-- Records shown follows --

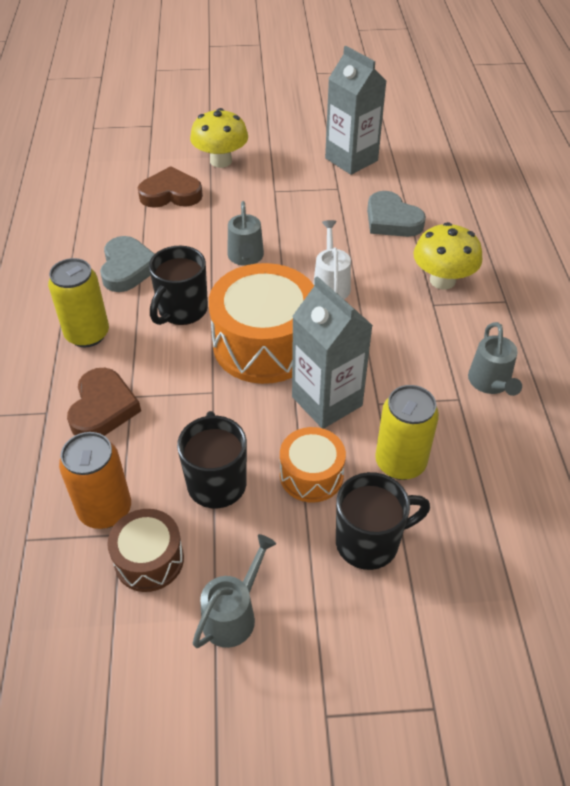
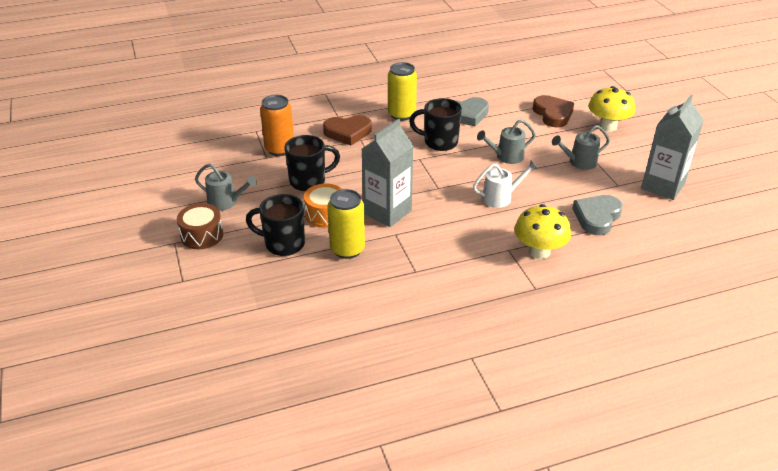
camera: 75 degrees right, 10 degrees down
(149, 559) = (253, 169): brown drum -> brown drum (202, 235)
(264, 344) = (426, 179): orange drum -> none
(369, 542) = (283, 244): black mug -> black mug turned 135 degrees clockwise
(490, 383) = (438, 285): grey watering can -> grey watering can (579, 162)

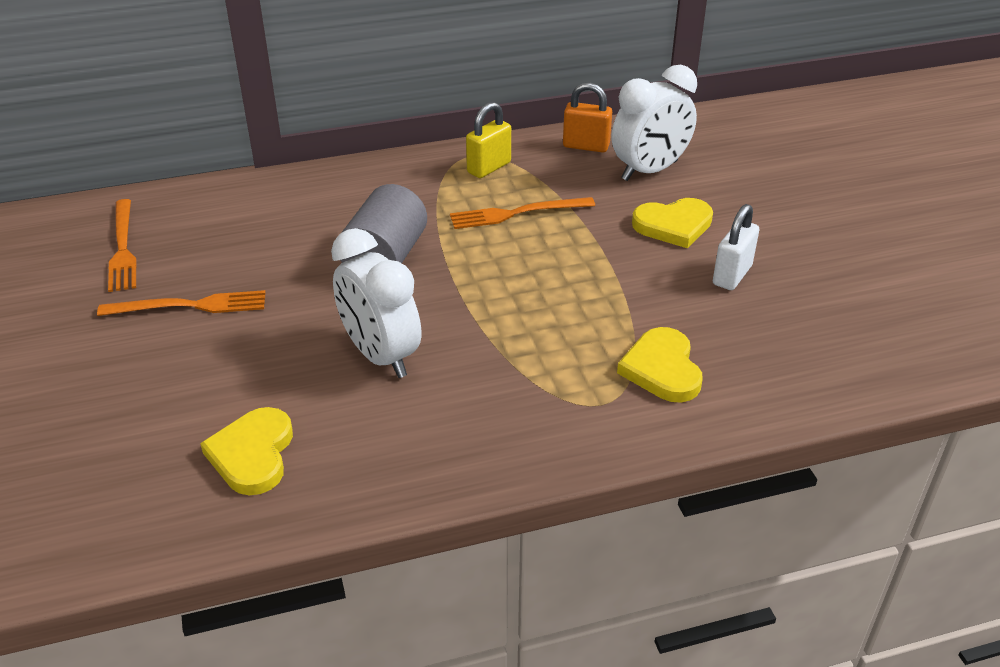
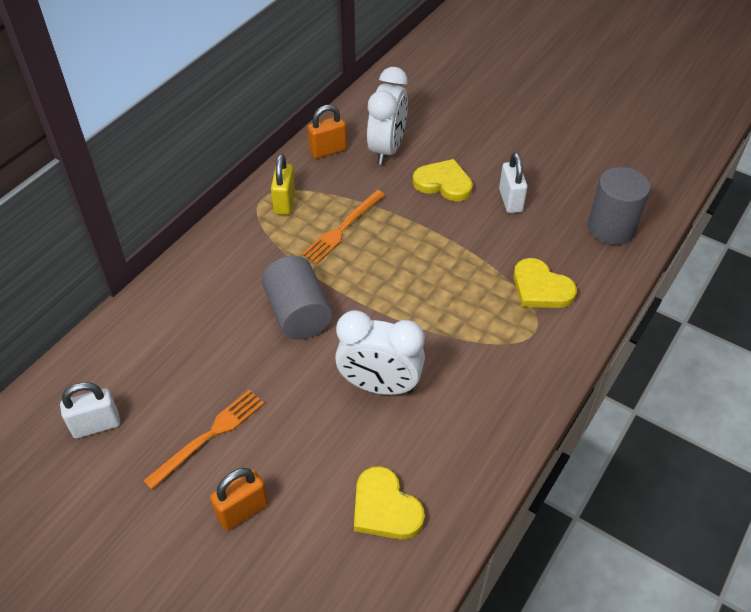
camera: 40 degrees left, 10 degrees up
(123, 248) = (96, 425): orange fork -> white padlock
(140, 376) = (242, 511): none -> orange padlock
(673, 225) = (443, 183): yellow heart -> yellow heart turned 105 degrees counterclockwise
(828, 360) = (611, 228): none -> grey cylinder

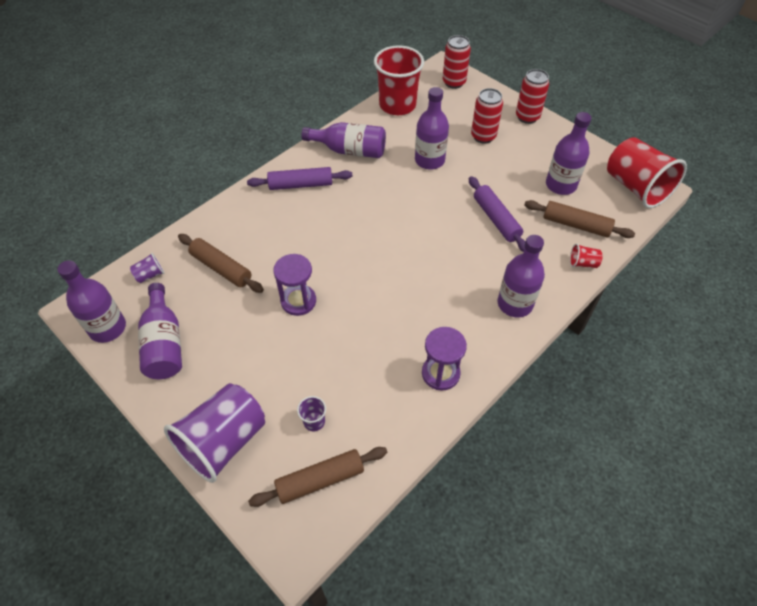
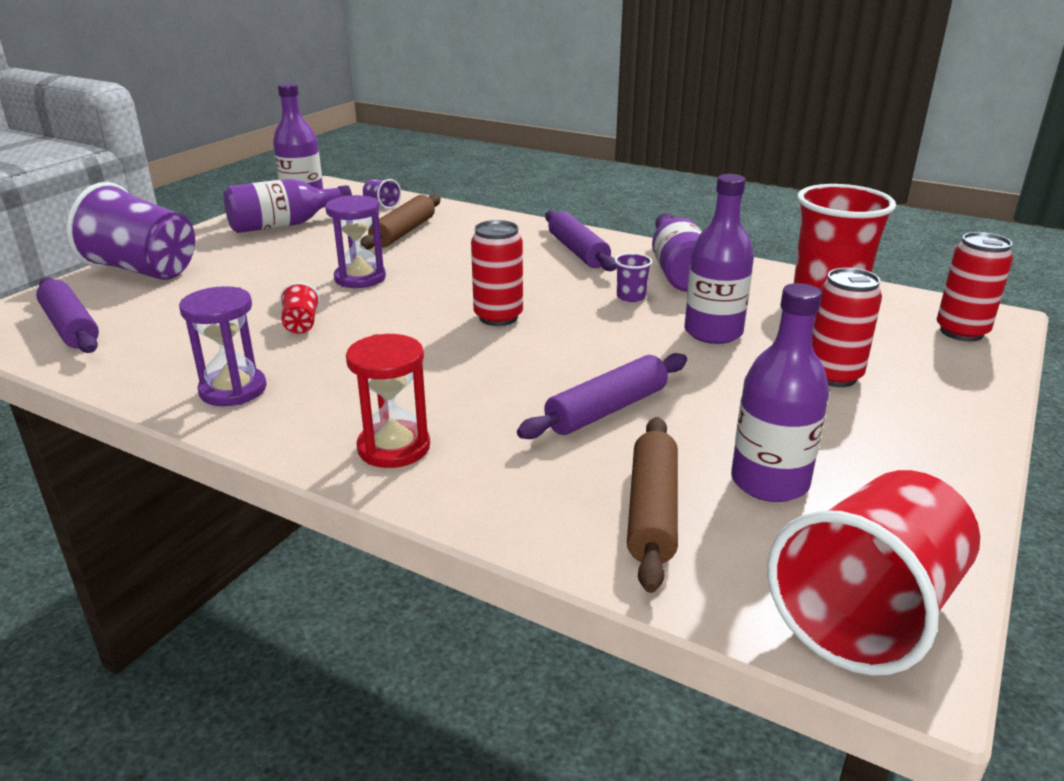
camera: 75 degrees right, 25 degrees down
(314, 421) = (161, 312): purple cup -> purple cup (631, 297)
(320, 479) = (71, 327): brown rolling pin -> purple rolling pin
(515, 304) = (394, 447): purple bottle -> red hourglass
(527, 117) = (958, 421): red can -> red can (498, 317)
(583, 263) = (535, 528): red cup -> red cup (301, 325)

-- Records shown concluded --

Output an exact copy of the lines from the one with "camera: 40 degrees left, 10 degrees up" through the closing line of the records, inclusive, without any images.

camera: 40 degrees left, 10 degrees up
(123, 248) = (96, 425): orange fork -> white padlock
(140, 376) = (242, 511): none -> orange padlock
(673, 225) = (443, 183): yellow heart -> yellow heart turned 105 degrees counterclockwise
(828, 360) = (611, 228): none -> grey cylinder

camera: 75 degrees right, 25 degrees down
(314, 421) = (161, 312): purple cup -> purple cup (631, 297)
(320, 479) = (71, 327): brown rolling pin -> purple rolling pin
(515, 304) = (394, 447): purple bottle -> red hourglass
(527, 117) = (958, 421): red can -> red can (498, 317)
(583, 263) = (535, 528): red cup -> red cup (301, 325)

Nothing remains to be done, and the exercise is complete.